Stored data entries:

= = = =

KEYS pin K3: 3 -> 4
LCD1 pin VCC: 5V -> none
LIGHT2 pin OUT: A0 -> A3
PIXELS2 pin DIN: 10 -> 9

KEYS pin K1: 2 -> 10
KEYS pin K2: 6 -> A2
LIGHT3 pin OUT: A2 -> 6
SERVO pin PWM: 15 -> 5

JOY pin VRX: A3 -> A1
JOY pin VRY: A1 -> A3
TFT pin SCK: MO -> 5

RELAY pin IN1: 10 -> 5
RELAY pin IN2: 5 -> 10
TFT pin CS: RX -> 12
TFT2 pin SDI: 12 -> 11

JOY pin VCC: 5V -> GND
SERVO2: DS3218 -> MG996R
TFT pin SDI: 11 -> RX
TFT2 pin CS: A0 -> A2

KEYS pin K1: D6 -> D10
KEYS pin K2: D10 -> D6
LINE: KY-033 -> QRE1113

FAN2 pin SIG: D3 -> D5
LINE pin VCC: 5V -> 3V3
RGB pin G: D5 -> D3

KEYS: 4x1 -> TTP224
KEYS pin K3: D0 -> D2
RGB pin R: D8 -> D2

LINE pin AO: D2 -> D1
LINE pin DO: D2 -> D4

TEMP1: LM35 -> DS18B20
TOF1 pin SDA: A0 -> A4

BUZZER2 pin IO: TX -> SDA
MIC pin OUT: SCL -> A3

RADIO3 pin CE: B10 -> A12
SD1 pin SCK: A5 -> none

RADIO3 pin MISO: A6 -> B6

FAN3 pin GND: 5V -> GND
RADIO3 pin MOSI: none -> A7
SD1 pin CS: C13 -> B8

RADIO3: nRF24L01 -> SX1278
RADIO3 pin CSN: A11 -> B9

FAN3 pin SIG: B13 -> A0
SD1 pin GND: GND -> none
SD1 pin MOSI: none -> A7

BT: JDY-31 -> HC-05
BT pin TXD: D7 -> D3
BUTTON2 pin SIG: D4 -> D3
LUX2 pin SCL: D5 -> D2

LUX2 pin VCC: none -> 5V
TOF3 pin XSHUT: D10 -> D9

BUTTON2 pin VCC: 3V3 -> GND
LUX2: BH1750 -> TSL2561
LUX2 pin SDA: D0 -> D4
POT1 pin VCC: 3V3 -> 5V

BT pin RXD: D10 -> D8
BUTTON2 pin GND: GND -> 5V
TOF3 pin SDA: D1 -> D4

= = = =

What is expected: Write out again, exactly as they appear above, the lines from the one containing "LUX2 pin SDA: D0 -> D4" to the final line, and only those.

Result of this task:
LUX2 pin SDA: D0 -> D4
POT1 pin VCC: 3V3 -> 5V

BT pin RXD: D10 -> D8
BUTTON2 pin GND: GND -> 5V
TOF3 pin SDA: D1 -> D4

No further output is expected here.